▶ **YOUR TASK**: Each line of data below is to be returned exactly, leaving out any picture.
=======
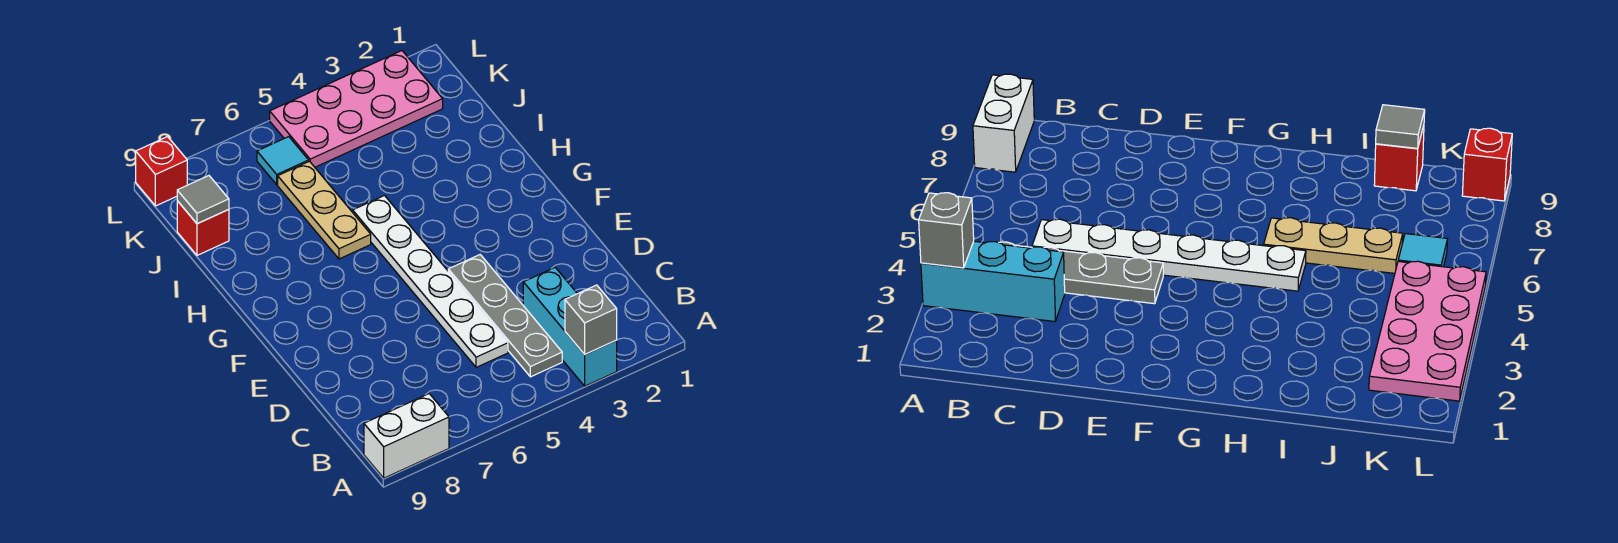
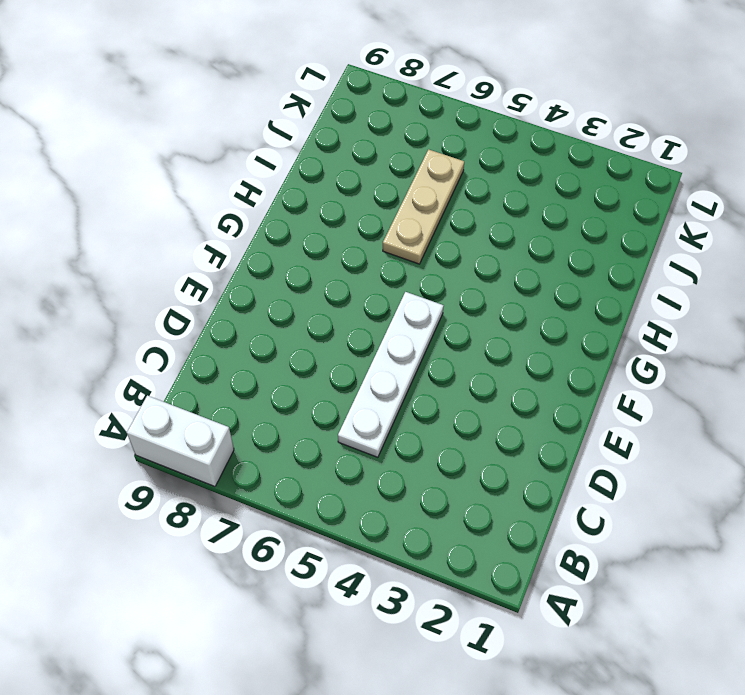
white plate C5:F5 level 1 -> white plate C5:H5 level 1
none -> cyan brick A3:C3 level 1
none -> grey plate B4:E4 level 1

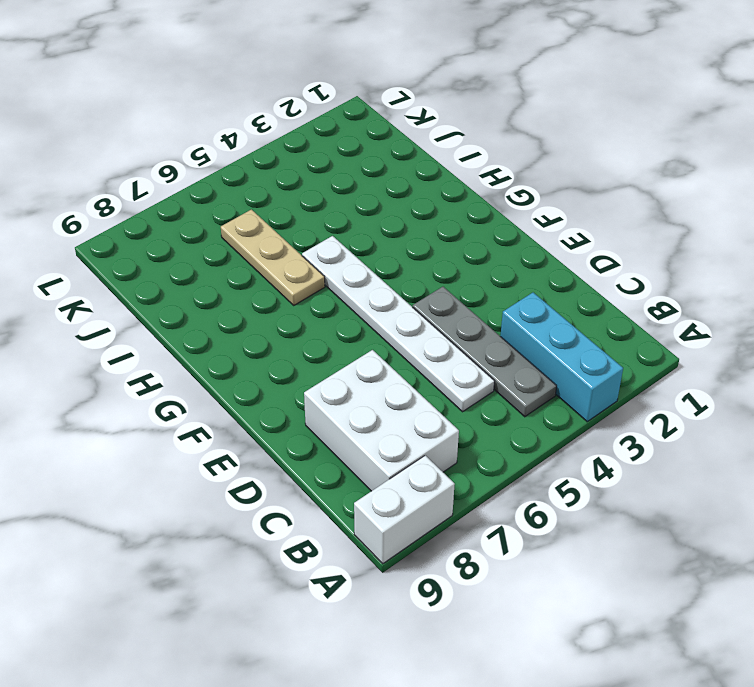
white brick B7:D8 level 1 -> none
none -> red brick J9 level 1
none -> pink plate K2:L5 level 1

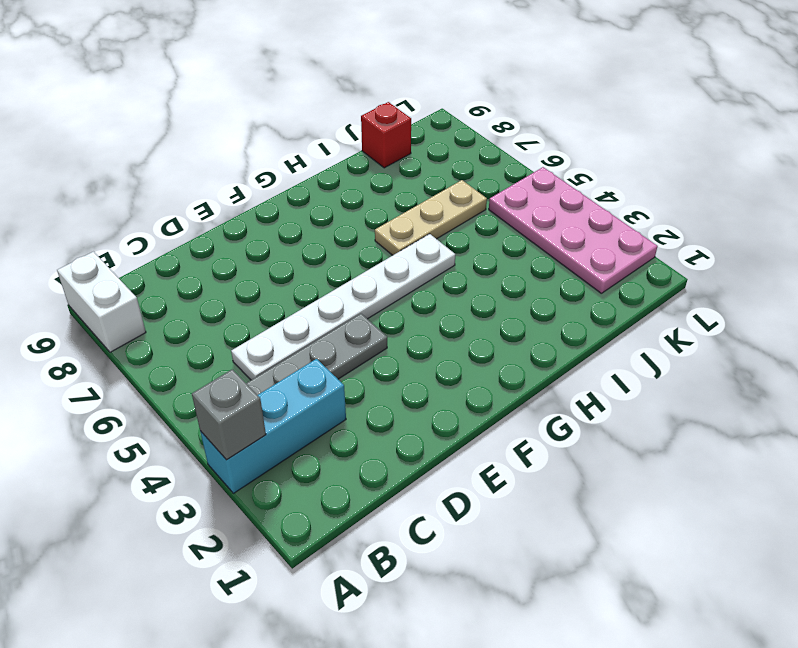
none -> cyan tile K6 level 1
none -> red brick L9 level 1

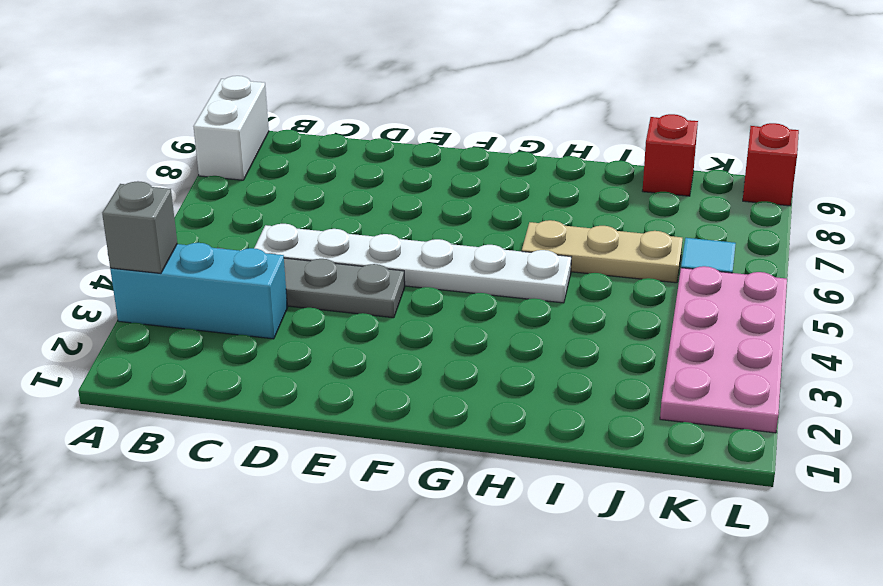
none -> grey tile J9 level 2

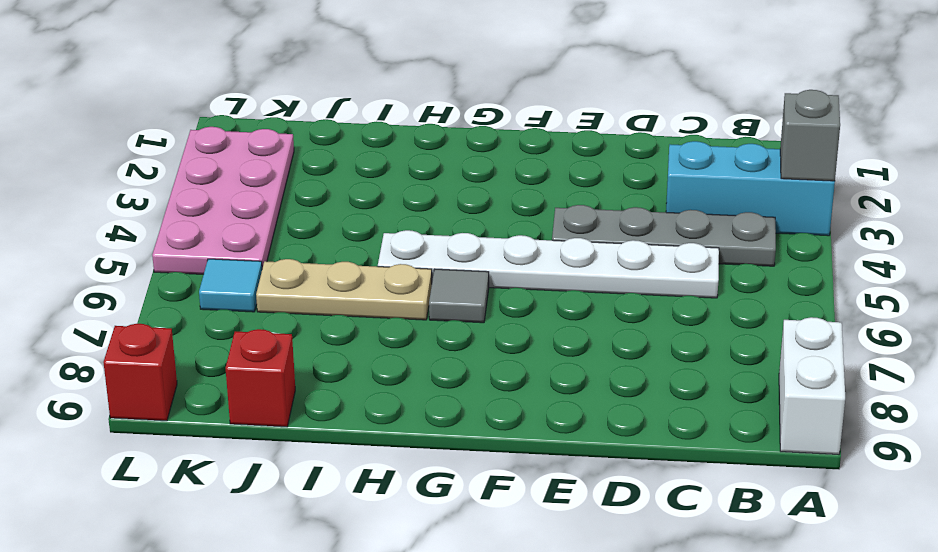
grey tile G6 level 1 -> grey tile J9 level 2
=======
▶ **TASK SOLUTION**:
white plate C5:F5 level 1 -> white plate C5:H5 level 1
none -> cyan brick A3:C3 level 1
none -> grey plate B4:E4 level 1

white brick B7:D8 level 1 -> none
none -> red brick J9 level 1
none -> pink plate K2:L5 level 1

none -> cyan tile K6 level 1
none -> red brick L9 level 1

none -> grey tile J9 level 2

grey tile G6 level 1 -> grey tile J9 level 2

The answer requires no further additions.